## Try it
Only the number is wanted: how many lines below include "unclassified"?

[Saved entries]
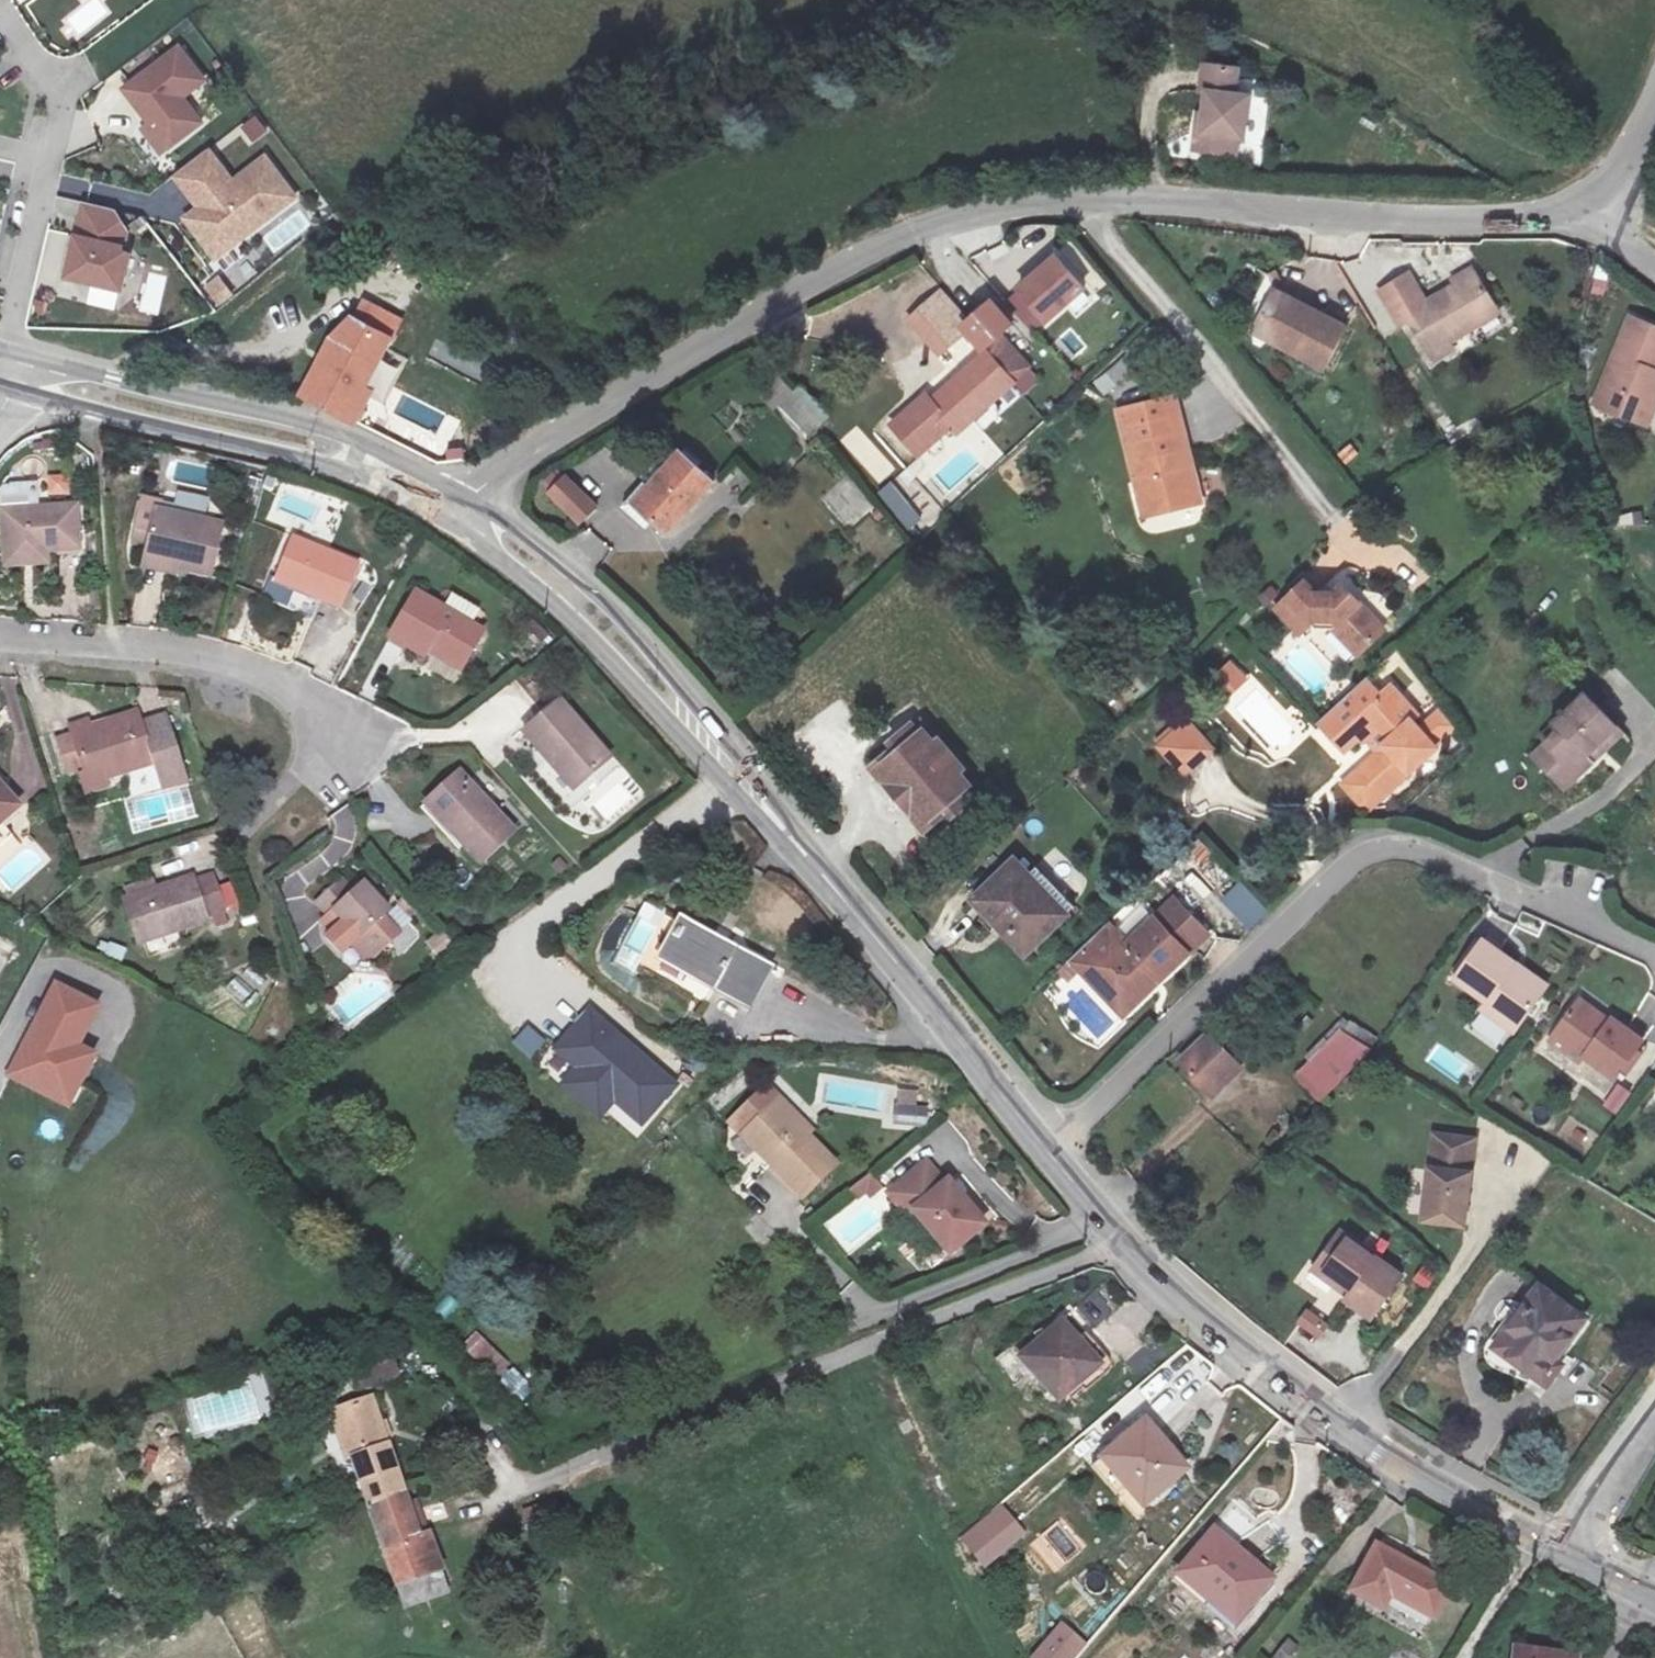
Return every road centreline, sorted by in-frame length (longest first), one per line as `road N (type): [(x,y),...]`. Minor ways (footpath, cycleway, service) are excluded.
road 1 (tertiary): [(1047,1149),(736,771),(576,599),(456,512)]
road 2 (residential): [(1654,964),(1375,842),(1047,1149)]
road 3 (unclassified): [(456,512),(521,452),(863,256),(972,211),(1078,200)]
road 4 (residential): [(511,1484),(802,1360),(1129,1248)]
road 5 (tertiary): [(1567,1550),(1301,1398),(1129,1248)]
road 6 (unclassified): [(1078,200),(1486,222),(1587,204)]
road 7 (tertiary): [(456,512),(327,449),(3,368)]
road 8 (residential): [(1330,518),(1078,200)]
road 9 (residential): [(334,761),(341,719),(227,662),(0,645)]
road 10 (residential): [(0,9),(64,95),(3,368)]
road 11 (residential): [(1567,1550),(1654,1418)]
road 12 (tertiary): [(1129,1248),(1047,1149)]

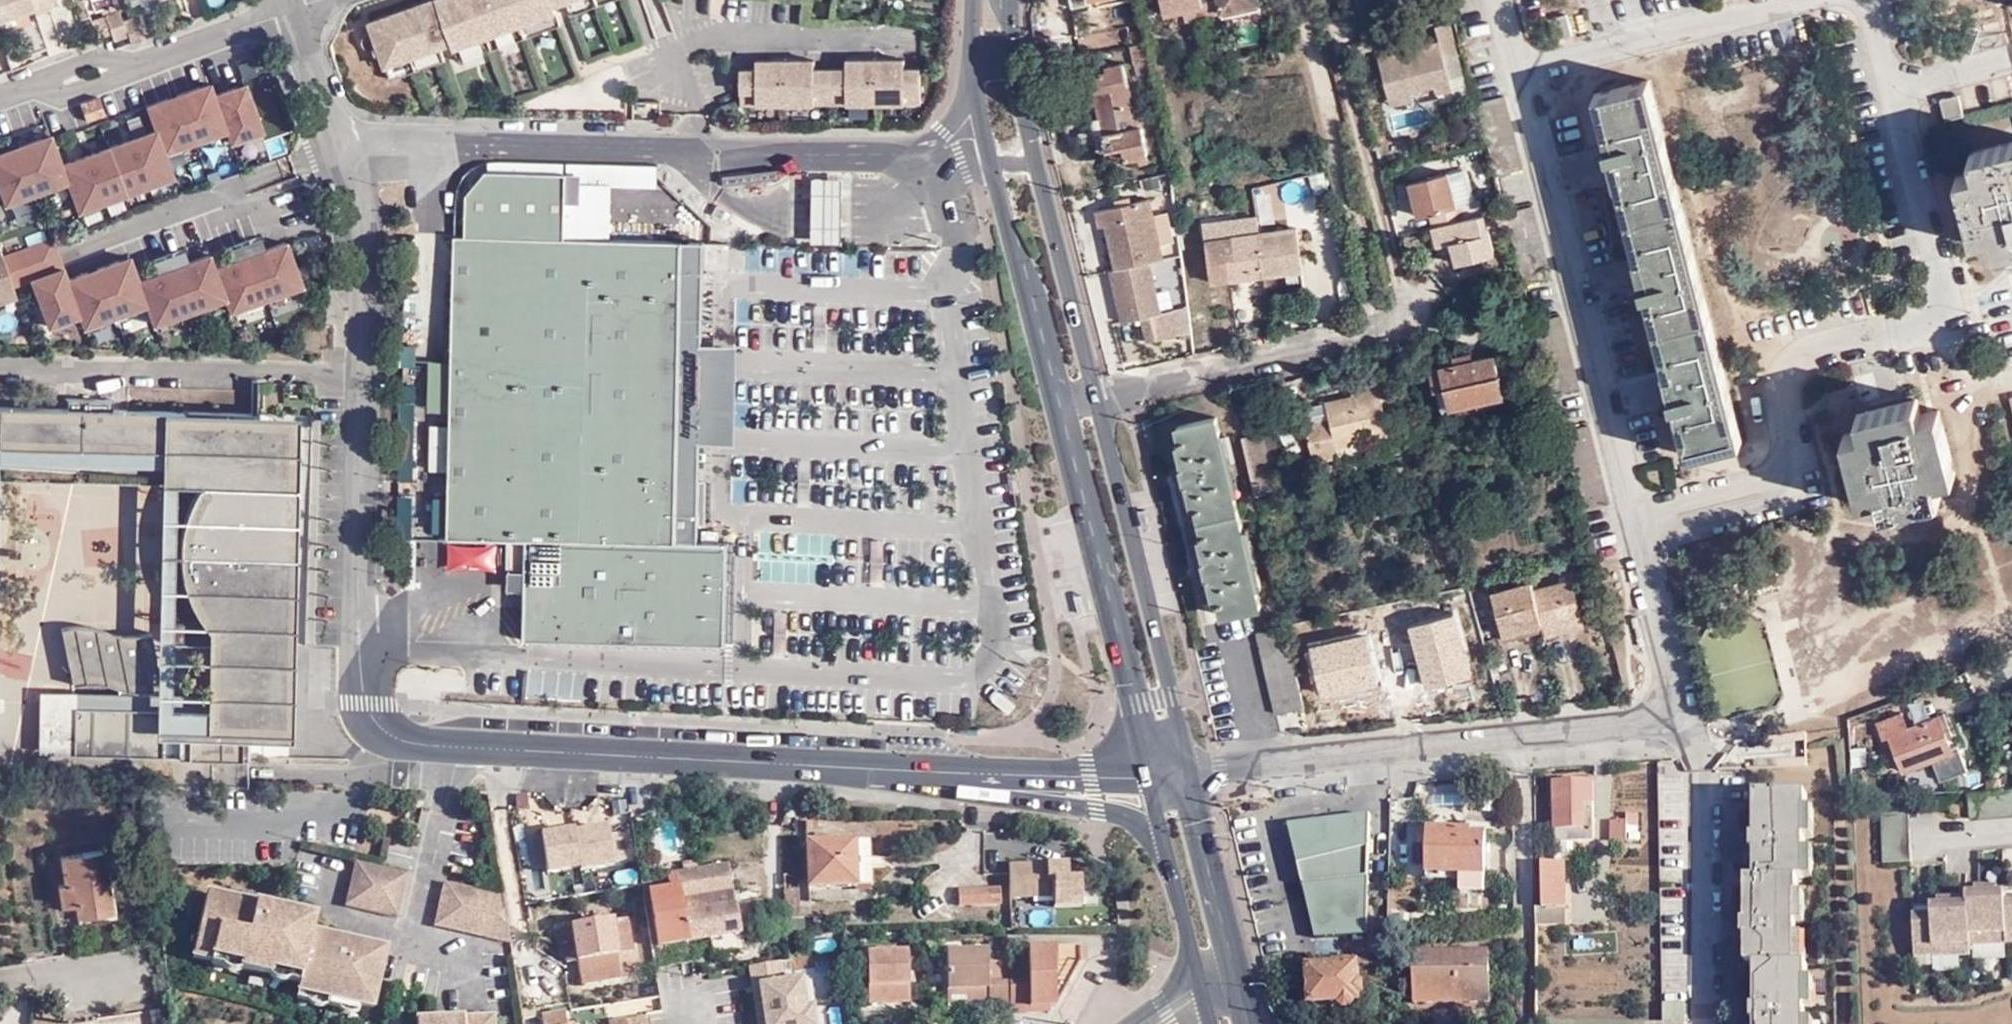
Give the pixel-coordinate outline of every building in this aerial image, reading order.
[(31,6),(29,0),(0,0),(0,17),(31,6)] [(31,6),(34,12),(49,6),(47,0),(29,0),(31,6)] [(367,23),(382,71),(449,48),(456,56),(556,22),(555,12),(590,0),(432,0),(367,23)] [(1258,0),(1159,0),(1163,15),(1182,10),(1184,20),(1220,12),(1221,17),(1226,15),(1236,13),(1246,11),(1255,9),(1259,8),(1258,3),(1259,2),(1258,0)] [(122,21),(118,11),(105,16),(111,33),(114,39),(126,34),(122,21)] [(1569,12),(1552,15),(1556,35),(1573,31),(1569,12)] [(105,16),(91,21),(97,39),(111,33),(105,16)] [(131,45),(145,39),(137,16),(122,21),(126,34),(131,45)] [(1127,32),(1141,29),(1138,16),(1124,19),(1127,32)] [(47,47),(37,21),(22,27),(32,53),(47,47)] [(1129,46),(1144,43),(1141,29),(1127,32),(1129,46)] [(1379,57),(1390,98),(1412,93),(1436,86),(1437,94),(1454,89),(1440,40),(1379,57)] [(1144,43),(1129,46),(1132,63),(1149,60),(1144,43)] [(756,72),(741,74),(739,105),(754,104),(755,113),(816,115),(815,105),(846,105),(846,114),(905,116),(906,106),(923,107),(920,72),(903,73),(903,64),(846,64),(847,72),(814,73),(816,63),(757,63),(756,72)] [(1103,127),(1095,129),(1081,133),(1083,146),(1098,142),(1107,141),(1109,151),(1125,147),(1128,160),(1142,156),(1143,161),(1152,159),(1140,105),(1135,106),(1126,64),(1115,66),(1116,71),(1093,75),(1101,117),(1103,127)] [(1,197),(68,176),(76,200),(190,165),(183,141),(227,127),(229,136),(264,125),(248,72),(215,82),(212,75),(143,96),(151,123),(61,151),(53,125),(0,142),(0,193),(1,197)] [(1649,78),(1594,92),(1611,159),(1638,265),(1667,380),(1686,453),(1739,439),(1649,78)] [(1412,93),(1390,98),(1392,106),(1414,100),(1412,93)] [(1961,94),(1942,98),(1948,119),(1966,114),(1961,94)] [(78,103),(84,120),(103,113),(97,97),(78,103)] [(1507,97),(1481,103),(1499,175),(1525,168),(1507,97)] [(1093,118),(1095,129),(1103,127),(1101,117),(1093,118)] [(280,129),(262,136),(269,153),(287,146),(280,129)] [(1960,174),(1977,237),(1994,233),(1998,249),(2011,245),(2011,140),(1973,150),(1978,169),(1960,174)] [(1101,153),(1109,151),(1107,141),(1098,142),(1101,153)] [(567,201),(568,173),(487,171),(467,194),(466,235),(455,235),(452,381),(452,411),(451,425),(450,470),(449,538),(508,539),(508,569),(526,569),(525,640),(726,645),(729,542),(698,525),(700,480),(700,442),(703,343),(705,241),(566,238),(567,201)] [(1440,243),(1446,242),(1448,250),(1451,264),(1490,254),(1479,213),(1461,217),(1458,203),(1453,204),(1445,171),(1406,181),(1414,214),(1424,211),(1428,226),(1436,224),(1440,243)] [(582,173),(568,173),(567,201),(582,202),(582,173)] [(812,241),(841,241),(842,177),(813,176),(812,241)] [(1181,336),(1177,310),(1160,314),(1149,262),(1162,260),(1159,244),(1175,241),(1169,211),(1153,214),(1150,199),(1098,210),(1100,226),(1107,224),(1116,269),(1110,270),(1121,323),(1141,319),(1146,342),(1146,344),(1181,336)] [(719,205),(714,214),(723,219),(728,210),(719,205)] [(1497,228),(1506,226),(1503,213),(1494,215),(1497,228)] [(1209,282),(1231,279),(1226,236),(1259,233),(1258,217),(1204,223),(1209,282)] [(1432,245),(1440,243),(1436,224),(1428,226),(1432,245)] [(1296,229),(1259,233),(1263,276),(1301,272),(1296,229)] [(229,304),(304,280),(289,232),(216,255),(212,241),(137,264),(131,247),(66,268),(55,234),(23,244),(47,321),(80,311),(83,320),(147,300),(152,317),(225,294),(229,304)] [(1263,276),(1259,233),(1226,236),(1231,279),(1263,276)] [(13,292),(0,256),(0,297),(13,292)] [(1189,334),(1186,308),(1177,310),(1181,336),(1189,334)] [(736,443),(738,344),(703,343),(700,442),(736,443)] [(1450,354),(1452,362),(1471,357),(1469,349),(1450,354)] [(1471,357),(1452,362),(1438,366),(1443,387),(1450,416),(1505,402),(1491,352),(1471,357)] [(1443,387),(1438,366),(1426,369),(1432,391),(1443,387)] [(436,411),(452,411),(452,381),(436,380),(436,411)] [(1376,383),(1358,388),(1360,395),(1352,397),(1326,404),(1329,420),(1305,425),(1314,463),(1337,457),(1334,445),(1362,438),(1388,432),(1389,439),(1397,437),(1391,410),(1383,412),(1376,383)] [(1351,389),(1352,397),(1360,395),(1358,388),(1351,389)] [(1920,410),(1915,392),(1887,399),(1855,407),(1859,425),(1842,429),(1857,492),(1875,488),(1879,507),(1941,491),(1937,473),(1955,468),(1939,406),(1920,410)] [(183,448),(184,409),(114,408),(115,398),(70,397),(69,407),(0,405),(0,445),(183,448)] [(252,411),(184,409),(183,448),(240,450),(239,483),(256,483),(252,642),(251,709),(244,708),(243,733),(293,735),(300,412),(258,411),(252,411)] [(1259,608),(1213,421),(1175,429),(1185,470),(1174,472),(1178,487),(1188,484),(1208,563),(1198,566),(1201,579),(1212,577),(1221,616),(1259,608)] [(450,470),(451,425),(431,424),(430,469),(450,470)] [(1260,435),(1239,440),(1254,497),(1274,493),(1260,435)] [(1364,452),(1362,438),(1334,445),(1337,457),(1364,452)] [(183,448),(0,445),(0,477),(174,481),(182,481),(239,483),(240,450),(183,448)] [(706,525),(707,480),(700,480),(698,525),(706,525)] [(239,483),(182,481),(178,640),(220,641),(219,695),(77,693),(75,751),(242,754),(243,733),(244,708),(240,708),(242,642),(252,642),(256,483),(239,483)] [(170,640),(178,640),(182,481),(174,481),(170,640)] [(1540,625),(1579,616),(1569,576),(1531,586),(1529,578),(1489,588),(1499,628),(1540,618),(1540,625)] [(789,651),(790,606),(775,606),(774,650),(789,651)] [(1581,623),(1579,616),(1540,625),(1540,618),(1499,628),(1501,636),(1540,626),(1543,633),(1581,623)] [(81,623),(64,626),(75,682),(91,680),(98,680),(106,680),(113,681),(120,684),(125,687),(130,689),(136,690),(142,691),(148,691),(154,690),(159,689),(165,687),(154,630),(148,632),(143,633),(137,634),(131,633),(125,633),(119,631),(114,630),(109,627),(106,625),(102,624),(99,623),(95,623),(91,623),(88,622),(84,623),(81,623)] [(1276,713),(1305,706),(1286,627),(1257,633),(1276,713)] [(251,709),(252,642),(242,642),(240,708),(244,708),(251,709)] [(40,750),(75,751),(77,693),(76,690),(42,689),(40,750)] [(1901,712),(1875,723),(1881,738),(1886,736),(1901,774),(1953,755),(1945,731),(1949,730),(1943,714),(1907,727),(1901,712)] [(1784,740),(1784,753),(1807,753),(1807,740),(1784,740)] [(1592,781),(1555,781),(1556,841),(1593,841),(1592,781)] [(1360,811),(1359,788),(1349,790),(1350,795),(1322,796),(1321,792),(1311,794),(1311,819),(1325,818),(1351,818),(1351,811),(1360,811)] [(1756,1023),(1804,1023),(1804,1011),(1804,983),(1804,965),(1797,966),(1796,965),(1796,938),(1796,923),(1795,896),(1795,880),(1806,880),(1805,851),(1805,838),(1805,810),(1805,795),(1753,794),(1754,838),(1744,838),(1744,853),(1749,853),(1754,853),(1754,880),(1746,880),(1746,923),(1735,924),(1735,939),(1741,939),(1746,939),(1746,968),(1755,968),(1755,1009),(1745,1009),(1746,1023),(1751,1023),(1756,1023)] [(562,805),(553,807),(554,811),(548,812),(549,821),(564,818),(562,805)] [(1814,811),(1805,810),(1805,838),(1814,838),(1814,811)] [(1624,823),(1610,823),(1611,841),(1635,840),(1636,814),(1624,814),(1624,823)] [(1883,861),(1908,859),(1905,814),(1882,816),(1883,861)] [(1351,831),(1351,818),(1325,818),(1326,832),(1351,831)] [(611,819),(543,823),(546,869),(614,865),(611,819)] [(1463,830),(1428,829),(1426,873),(1459,874),(1459,886),(1483,887),(1484,835),(1471,835),(1463,835),(1463,830)] [(808,889),(856,887),(855,842),(806,845),(808,889)] [(868,843),(855,842),(856,887),(869,887),(868,843)] [(1815,851),(1805,851),(1806,880),(1814,880),(1815,851)] [(80,918),(113,913),(108,878),(105,855),(69,860),(74,889),(68,890),(62,891),(65,911),(77,909),(79,918),(80,918)] [(63,862),(68,890),(74,889),(69,860),(63,862)] [(1541,909),(1535,909),(1535,913),(1536,928),(1562,927),(1562,863),(1541,863),(1541,909)] [(409,875),(357,864),(346,906),(398,919),(409,875)] [(1007,865),(1007,873),(1006,898),(1053,897),(1051,877),(1045,877),(1045,865),(1007,865)] [(1066,865),(1045,865),(1045,877),(1051,877),(1053,897),(1053,907),(1080,906),(1079,876),(1066,877),(1066,865)] [(740,930),(765,926),(761,902),(735,907),(727,867),(666,878),(669,891),(649,895),(659,949),(709,940),(713,961),(744,955),(740,930)] [(113,913),(80,918),(82,928),(120,922),(113,877),(108,878),(113,913)] [(502,897),(446,884),(436,928),(509,946),(502,897)] [(1921,912),(1922,943),(1934,943),(1970,941),(1970,931),(2006,930),(2011,930),(2011,897),(2006,897),(2006,889),(1997,889),(1968,890),(1969,893),(1968,901),(1939,901),(1933,901),(1933,911),(1921,912)] [(957,906),(998,904),(998,890),(956,891),(957,906)] [(387,951),(368,946),(365,958),(356,956),(359,944),(353,940),(346,939),(341,939),(312,933),(315,919),(272,909),(268,905),(257,905),(254,916),(245,915),(248,903),(209,893),(196,946),(214,951),(212,959),(242,966),(241,970),(268,977),(272,966),(283,969),(284,975),(301,979),(299,985),(297,994),(317,999),(318,993),(330,996),(343,999),(343,1004),(359,1007),(373,1011),(387,951)] [(257,905),(248,903),(245,915),(254,916),(257,905)] [(1052,924),(1053,910),(1032,908),(1030,922),(1052,924)] [(1916,952),(1934,952),(1934,943),(1922,943),(1921,912),(1915,911),(1916,952)] [(627,921),(611,923),(617,958),(632,956),(627,921)] [(578,964),(617,958),(611,923),(563,931),(568,966),(578,964)] [(1970,941),(2006,939),(2006,930),(1970,931),(1970,941)] [(1970,953),(1970,941),(1934,943),(1934,952),(1934,954),(1970,953)] [(368,946),(359,944),(356,956),(365,958),(368,946)] [(194,958),(211,963),(212,959),(214,951),(196,946),(194,958)] [(1008,982),(1008,1014),(1032,1013),(1032,1008),(1048,1008),(1054,1007),(1078,967),(1077,948),(1027,949),(1027,982),(1008,982)] [(987,1014),(1008,1014),(1008,982),(1001,983),(986,983),(985,962),(985,951),(944,952),(945,990),(964,990),(986,989),(986,1002),(987,1014)] [(1934,954),(1934,952),(1916,952),(1916,962),(1934,961),(1934,954)] [(869,1003),(910,1002),(909,982),(906,982),(906,972),(908,972),(908,953),(867,955),(869,1003)] [(1314,966),(1351,963),(1387,961),(1387,954),(1314,958),(1314,966)] [(1487,954),(1413,956),(1414,1008),(1488,1007),(1487,954)] [(620,980),(617,958),(578,964),(582,985),(620,980)] [(240,973),(241,970),(242,966),(212,959),(211,963),(211,965),(219,967),(221,969),(224,970),(226,971),(229,972),(232,973),(235,973),(237,973),(240,973)] [(986,983),(1001,983),(1008,982),(1006,961),(1001,962),(985,962),(986,983)] [(1354,1000),(1351,963),(1314,966),(1304,967),(1305,1002),(1354,1000)] [(287,983),(299,985),(301,979),(284,975),(283,969),(272,966),(268,977),(270,978),(272,980),(275,981),(277,982),(280,983),(283,983),(285,984),(287,983)] [(750,972),(756,1018),(808,1011),(804,982),(784,985),(781,967),(750,972)] [(1812,983),(1804,983),(1804,1011),(1813,1011),(1812,983)] [(964,1002),(986,1002),(986,989),(964,990),(964,1002)] [(945,1003),(964,1002),(964,990),(945,990),(945,1003)] [(327,1006),(330,996),(318,993),(317,999),(297,994),(296,998),(308,1002),(310,1004),(312,1005),(314,1006),(317,1007),(319,1007),(322,1007),(324,1007),(327,1006)] [(343,999),(330,996),(327,1006),(339,1010),(340,1011),(342,1012),(344,1014),(347,1014),(349,1015),(352,1015),(355,1015),(357,1014),(359,1007),(343,1004),(343,999)] [(1549,1014),(1549,1023),(1690,1023),(1691,1003),(1668,1002),(1667,1020),(1549,1014)] [(756,1018),(757,1023),(816,1023),(814,1010),(756,1018)] [(566,1013),(544,1017),(545,1023),(567,1023),(566,1013)]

## Exercise solution
2